Work instructions
The records must be retyped exactly, with no pictures included.
[Provided records Boundary: Start]
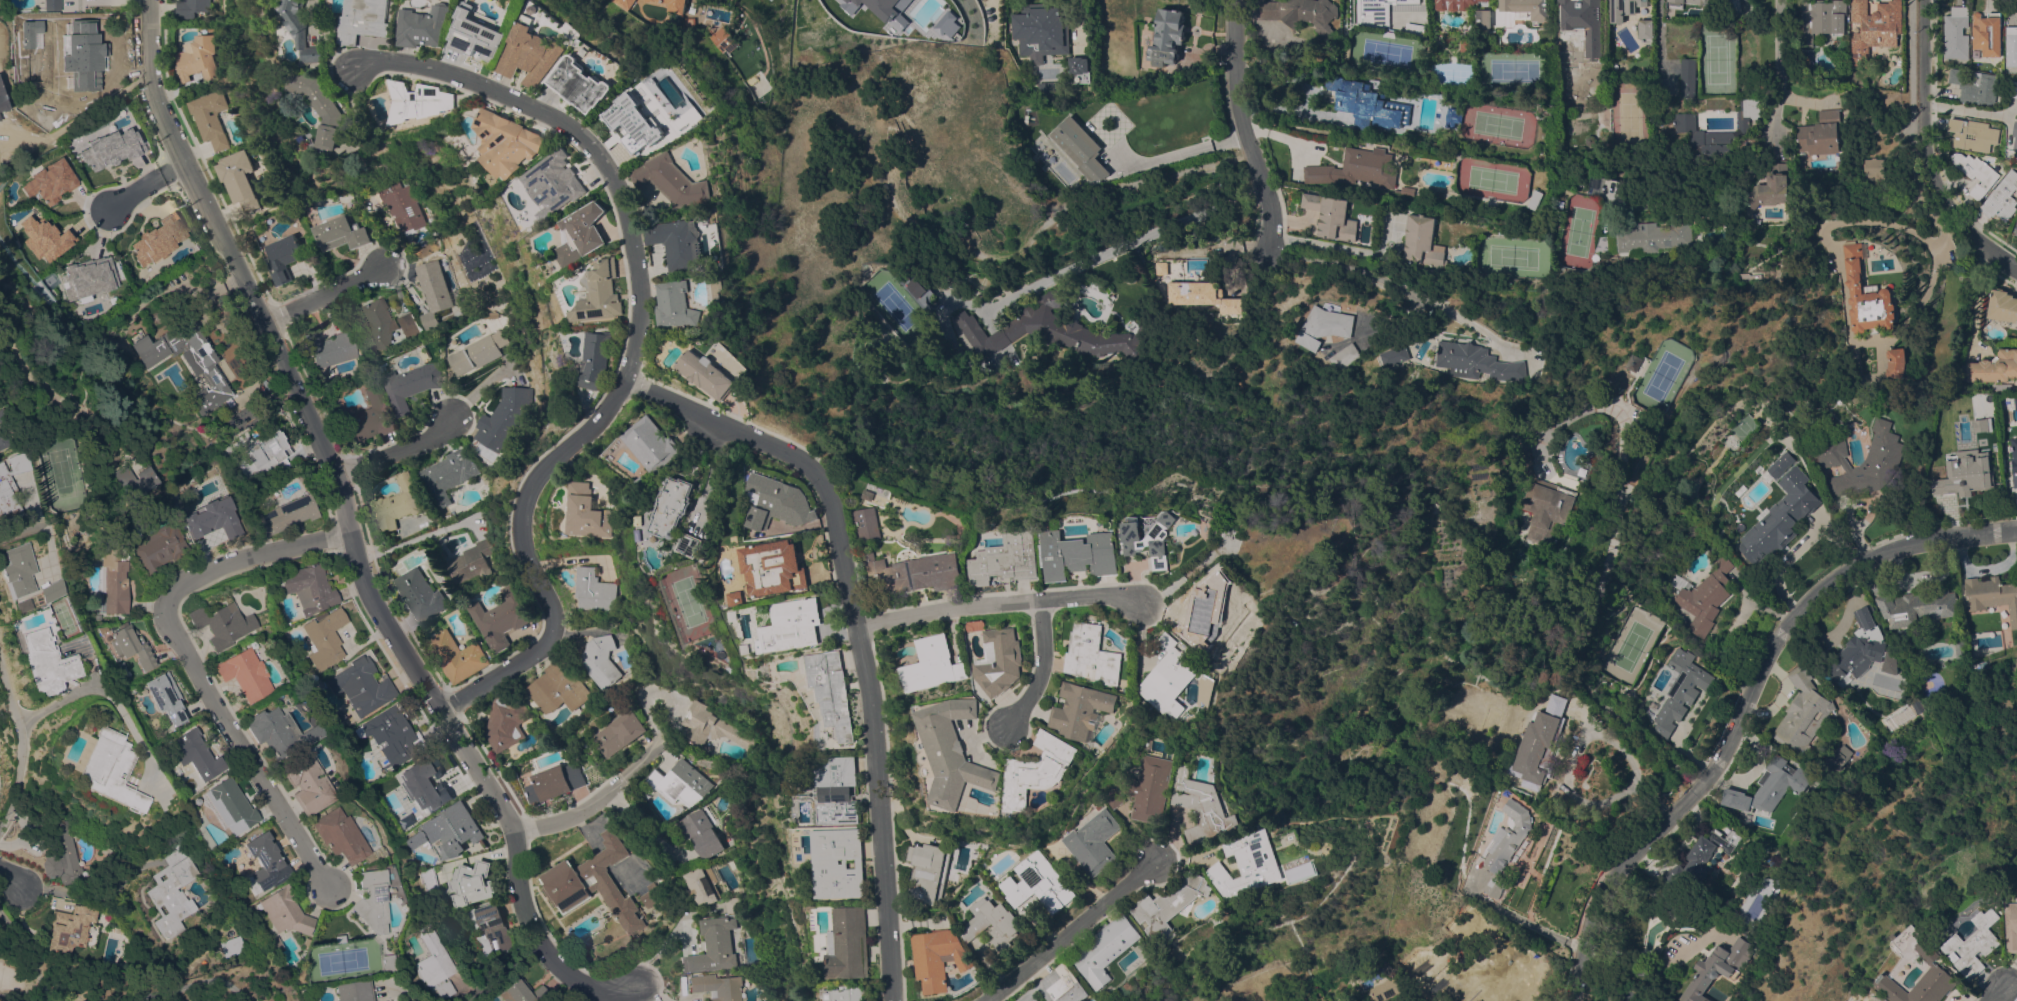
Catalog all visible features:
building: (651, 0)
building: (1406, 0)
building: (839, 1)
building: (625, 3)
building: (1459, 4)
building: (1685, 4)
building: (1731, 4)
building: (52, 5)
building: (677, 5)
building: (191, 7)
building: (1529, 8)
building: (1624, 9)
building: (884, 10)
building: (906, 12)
[Provided records Boundary: End]
Written answer
Catalog all visible features:
building: (651, 0)
building: (1406, 0)
building: (839, 1)
building: (625, 3)
building: (1459, 4)
building: (1685, 4)
building: (1731, 4)
building: (52, 5)
building: (677, 5)
building: (191, 7)
building: (1529, 8)
building: (1624, 9)
building: (884, 10)
building: (906, 12)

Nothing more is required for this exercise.